## Task details
In the entries that follow, which lines hold the string "none"? List them.

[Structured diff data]
-- Opening Marker --
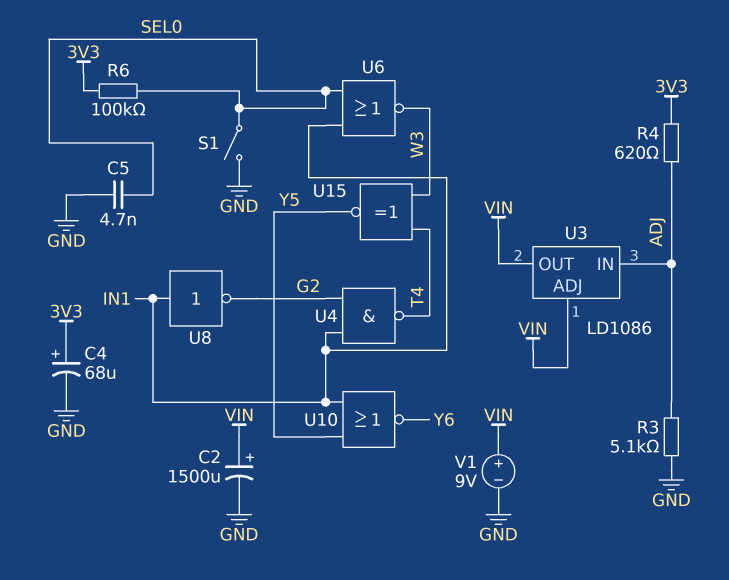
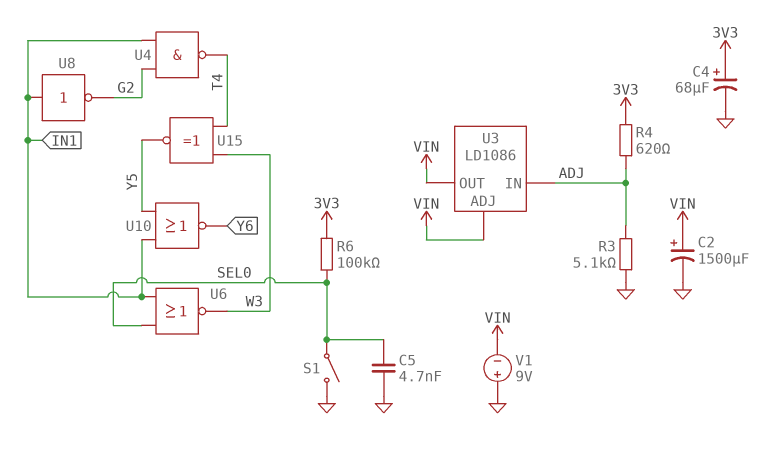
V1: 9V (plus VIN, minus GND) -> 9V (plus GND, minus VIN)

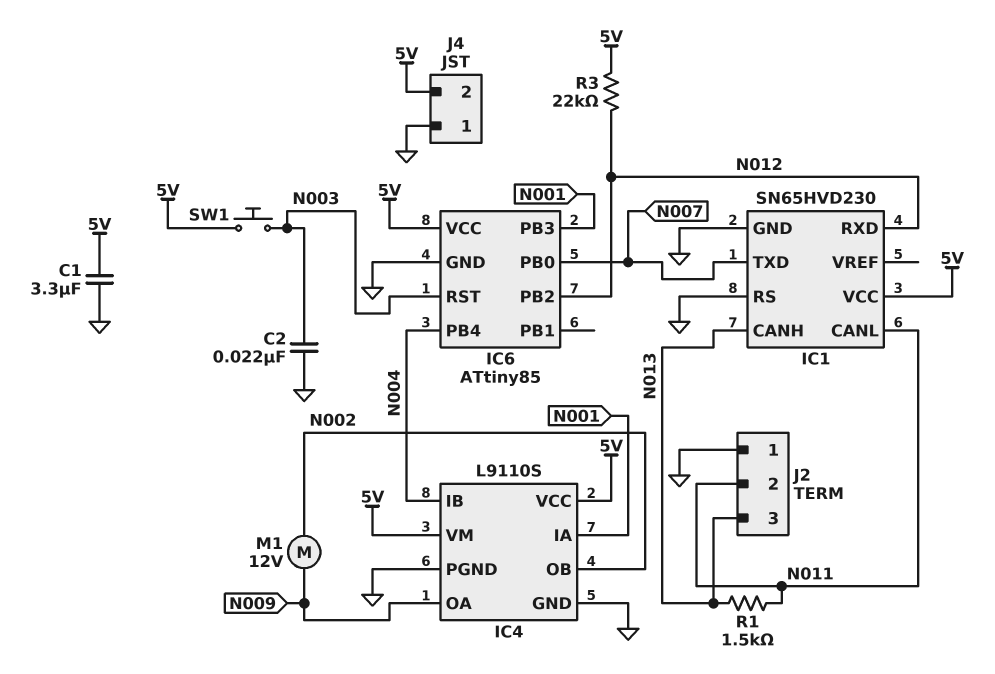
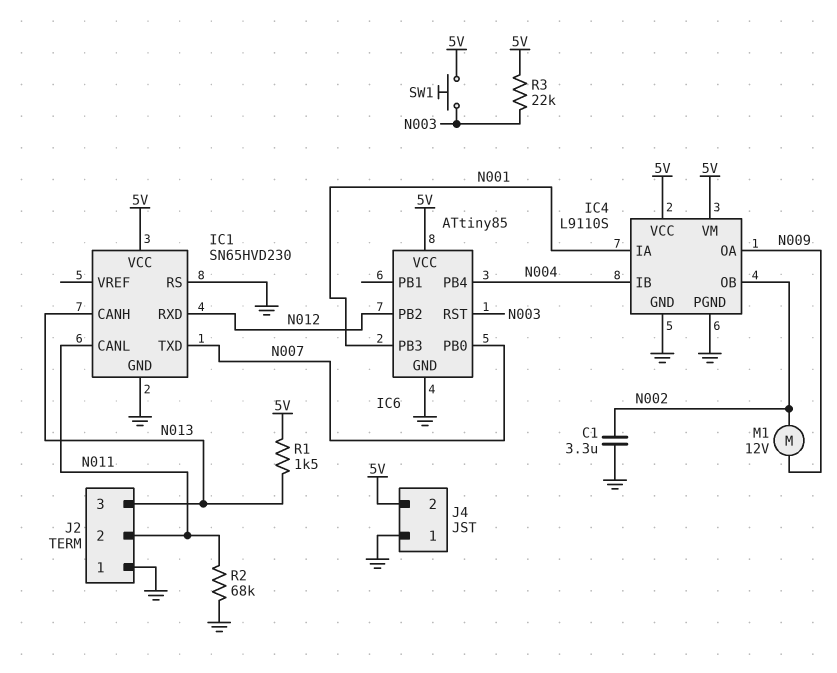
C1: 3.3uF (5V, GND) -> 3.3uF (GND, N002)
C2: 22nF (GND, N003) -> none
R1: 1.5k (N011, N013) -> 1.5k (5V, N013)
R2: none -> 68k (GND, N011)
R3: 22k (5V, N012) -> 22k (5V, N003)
-- Closing Marker --
## Solved exercise
C2: 22nF (GND, N003) -> none
R2: none -> 68k (GND, N011)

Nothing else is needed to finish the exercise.